------ MATERIAL TO PROCESS

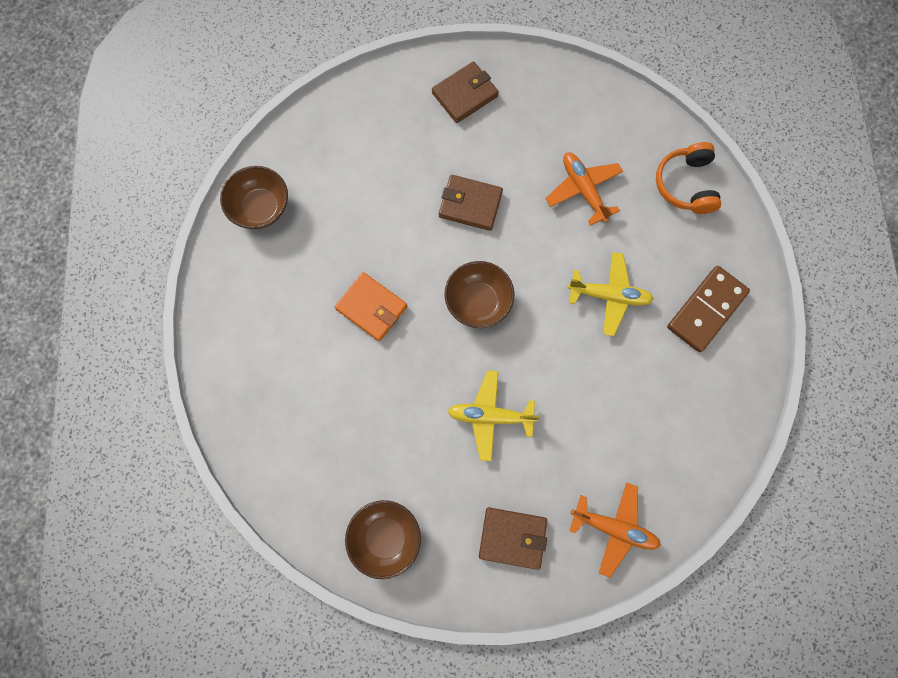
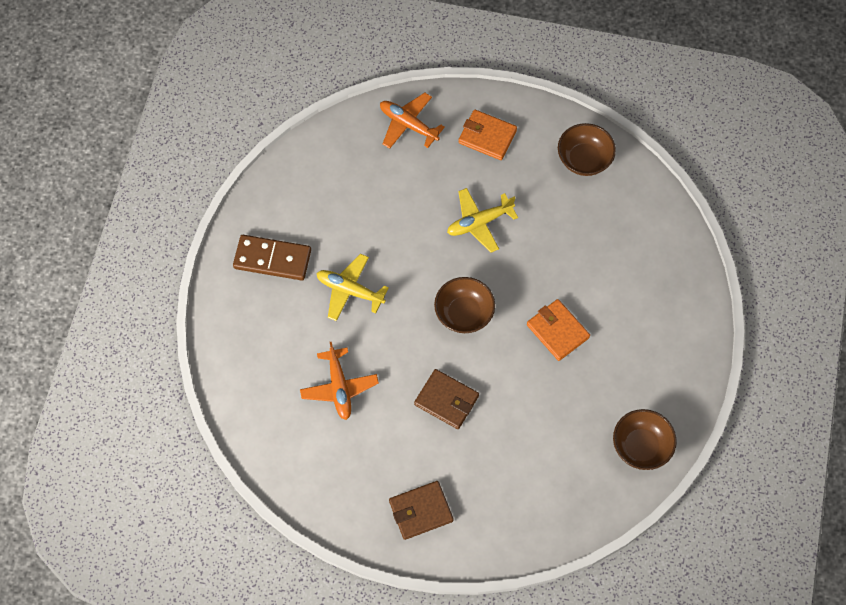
camera: 165 degrees left, 10 degrees down
yellow plane [448,370,540,461] -> yellow plane turned 135 degrees clockwise [447,188,518,253]
brown wallet [479,507,547,570] -> orange wallet [458,109,517,160]
orange headphones [656,142,721,214] -> none
brown domino [667,266,750,352] -> brown domino turned 45 degrees clockwise [233,235,311,281]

------------

EXERCISE PROMPT:
The answer must be the line containing "brown wallet [479,507,547,570]" and every line after it through the last line of the records above, repeated exactly.

WRITTEN ANSWER:
brown wallet [479,507,547,570] -> orange wallet [458,109,517,160]
orange headphones [656,142,721,214] -> none
brown domino [667,266,750,352] -> brown domino turned 45 degrees clockwise [233,235,311,281]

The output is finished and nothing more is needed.